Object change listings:

◆ ◆ ◆

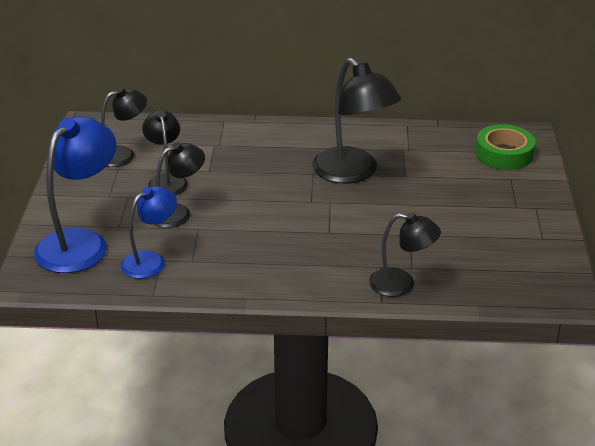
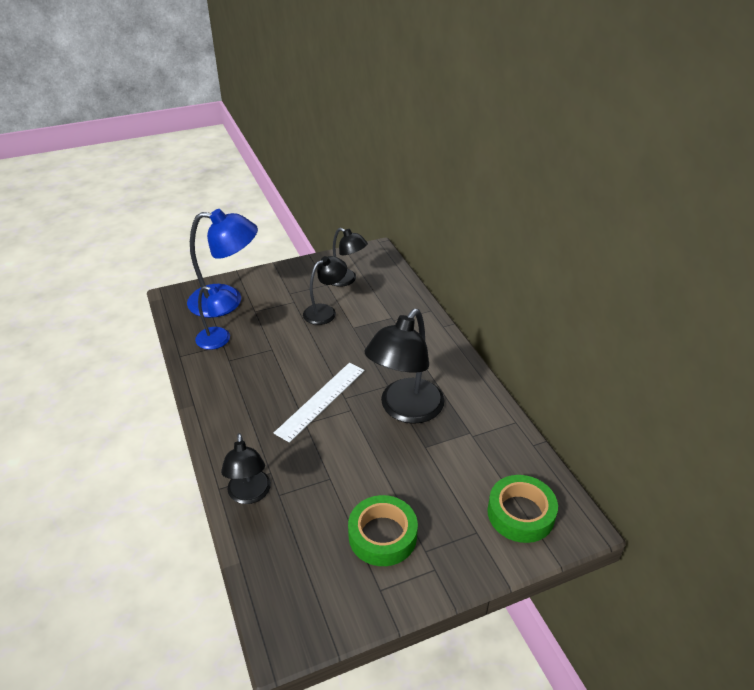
camera: 65 degrees right, 5 degrees up
(178, 213) = (286, 332): black lamp -> none
(305, 215) = (321, 400): none -> white ruler
(490, 223) = (382, 535): none -> green tape

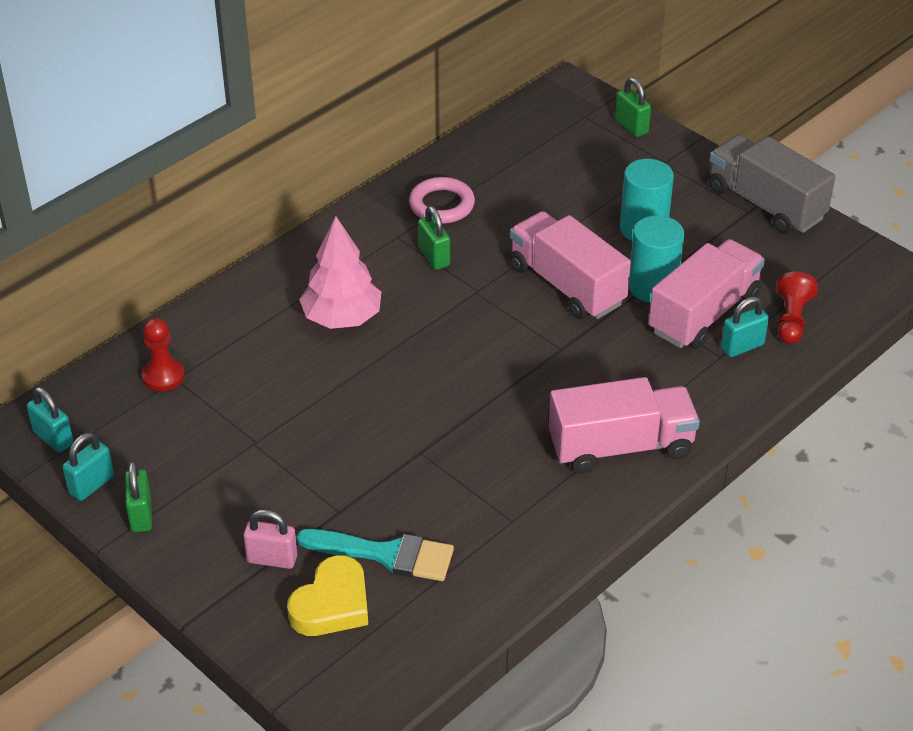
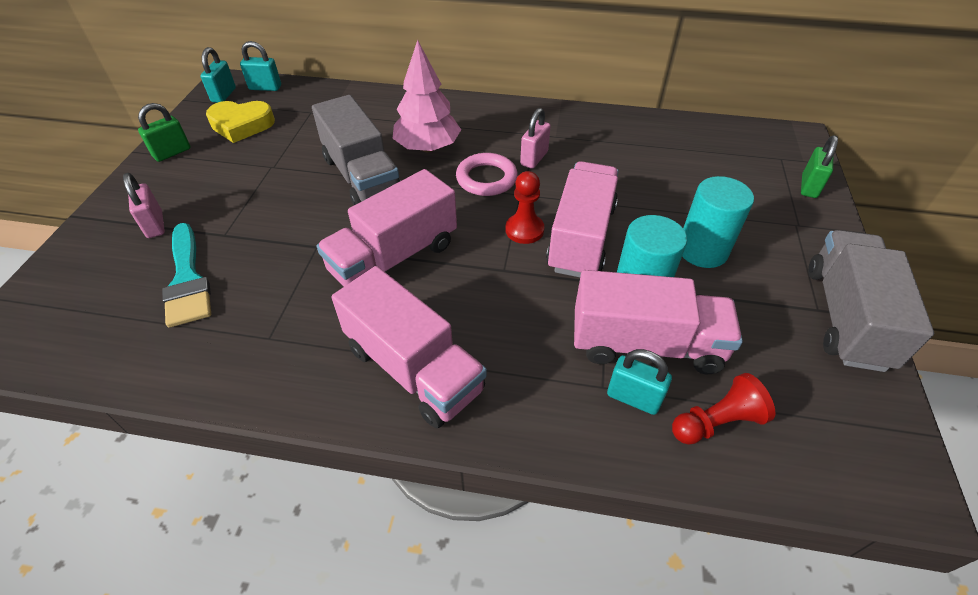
camera: 55 degrees right, 5 degrees up
(91, 485) = (190, 124): turquoise padlock -> turquoise padlock (265, 88)
(163, 376) = (308, 107): red pawn -> red pawn (524, 230)
(332, 604) = (117, 276): yellow heart -> yellow heart (241, 125)
(342, 383) = (362, 176): none -> grey truck
(434, 257) = (534, 158): green padlock -> pink padlock
(442, 205) = (591, 138): pink ring -> pink ring (486, 178)
(484, 407) = (394, 258): none -> pink truck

◆ ◆ ◆

- **Aim of the exercise**: Print the lines of the entries, exactly, from the one containing "(342, 383) = (362, 176): none -> grey truck" down to the final line, and leave out all the others.

- **Worked solution**:
(342, 383) = (362, 176): none -> grey truck
(434, 257) = (534, 158): green padlock -> pink padlock
(442, 205) = (591, 138): pink ring -> pink ring (486, 178)
(484, 407) = (394, 258): none -> pink truck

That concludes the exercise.